(Synthetic geometry scene data)
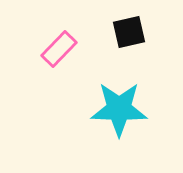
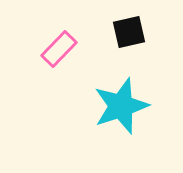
cyan star: moved 2 px right, 3 px up; rotated 20 degrees counterclockwise
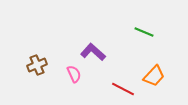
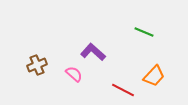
pink semicircle: rotated 24 degrees counterclockwise
red line: moved 1 px down
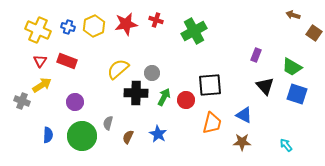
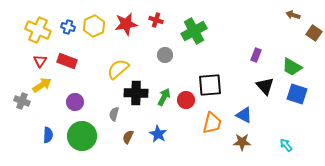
gray circle: moved 13 px right, 18 px up
gray semicircle: moved 6 px right, 9 px up
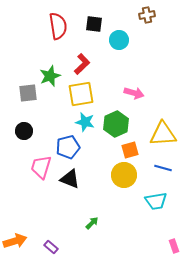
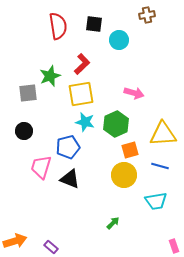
blue line: moved 3 px left, 2 px up
green arrow: moved 21 px right
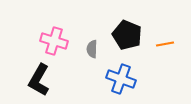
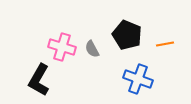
pink cross: moved 8 px right, 6 px down
gray semicircle: rotated 30 degrees counterclockwise
blue cross: moved 17 px right
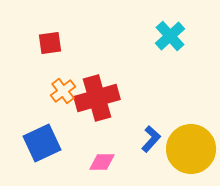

• What the task asks:
Each line from the one holding "blue line: moved 3 px left, 2 px up" to the end of the records above must be copied exactly; the pictures must not be copied.

• Answer section:
blue line: moved 3 px left, 2 px up
green arrow: moved 21 px right
pink cross: moved 8 px right, 6 px down
gray semicircle: rotated 30 degrees counterclockwise
blue cross: moved 17 px right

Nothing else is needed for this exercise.